>>>
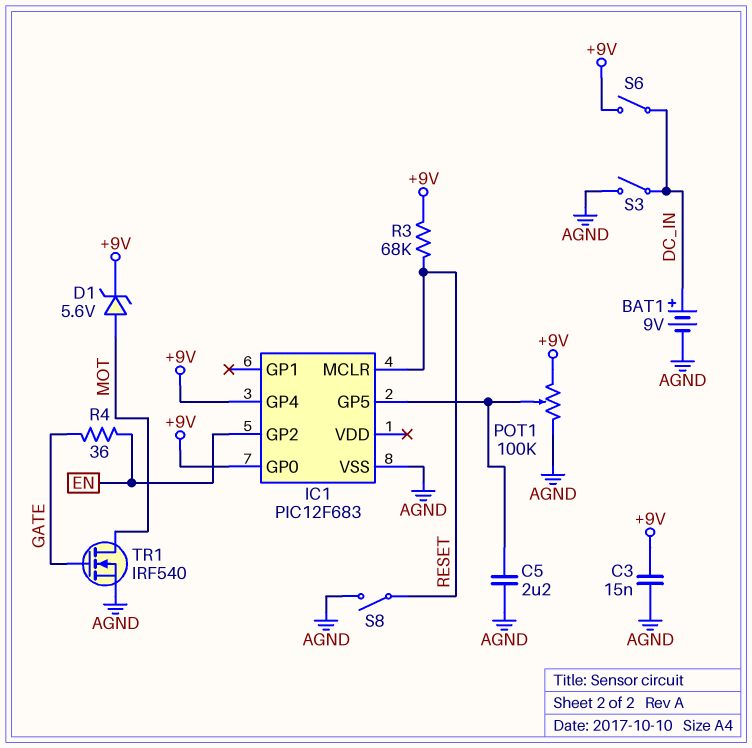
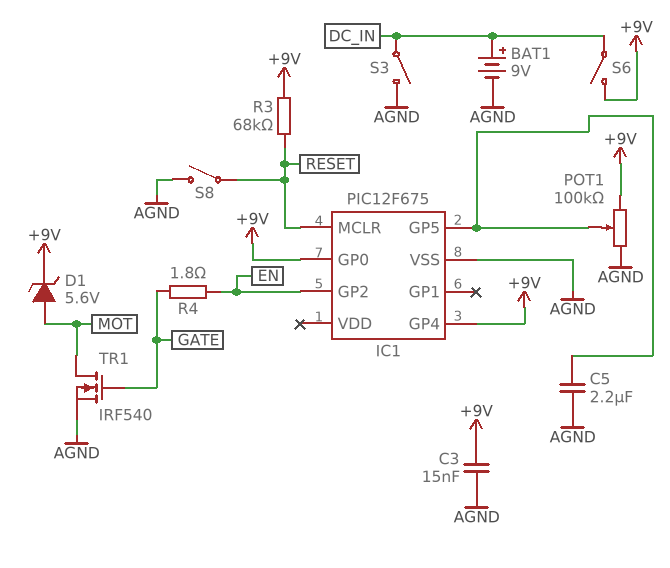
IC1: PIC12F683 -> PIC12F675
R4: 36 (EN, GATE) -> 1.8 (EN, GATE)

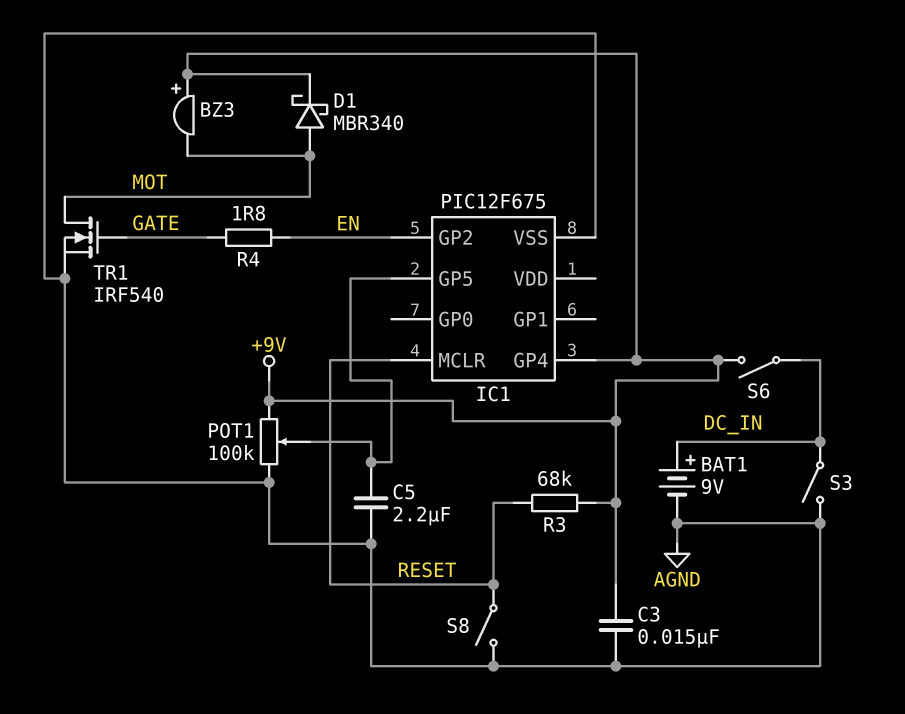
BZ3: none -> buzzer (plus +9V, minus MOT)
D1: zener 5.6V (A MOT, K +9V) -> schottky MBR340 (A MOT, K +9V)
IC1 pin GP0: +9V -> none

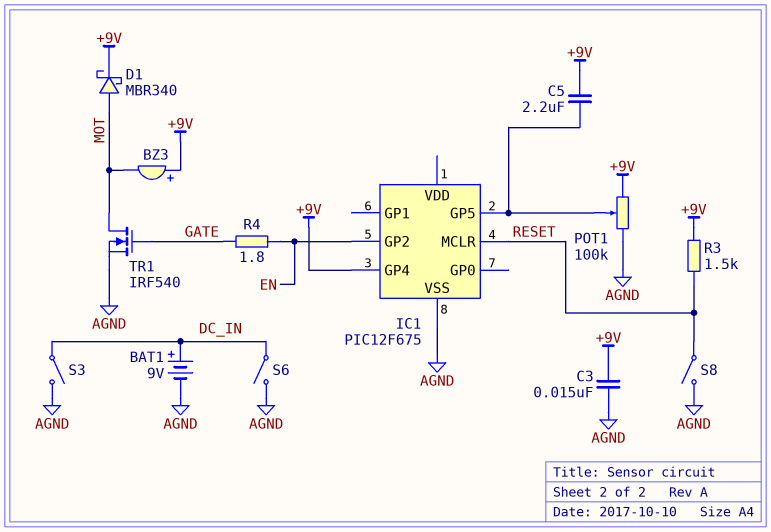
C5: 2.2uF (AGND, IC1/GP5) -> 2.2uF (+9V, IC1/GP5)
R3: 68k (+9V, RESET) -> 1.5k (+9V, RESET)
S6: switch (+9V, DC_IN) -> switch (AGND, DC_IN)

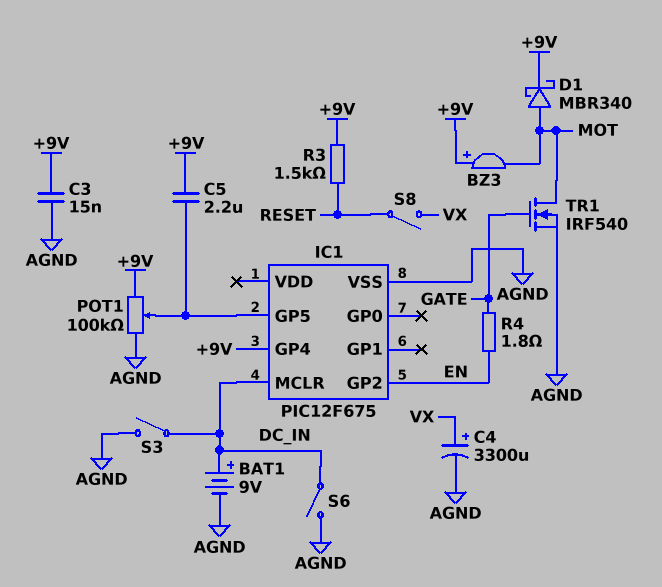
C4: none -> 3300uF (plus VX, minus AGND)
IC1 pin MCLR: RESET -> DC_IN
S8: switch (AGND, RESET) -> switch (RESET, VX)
<<<
=== Task details ===
Scan the records above, then copy out each line that mentions "RESET".

=== Solution to this exercise ===
R3: 68k (+9V, RESET) -> 1.5k (+9V, RESET)
IC1 pin MCLR: RESET -> DC_IN
S8: switch (AGND, RESET) -> switch (RESET, VX)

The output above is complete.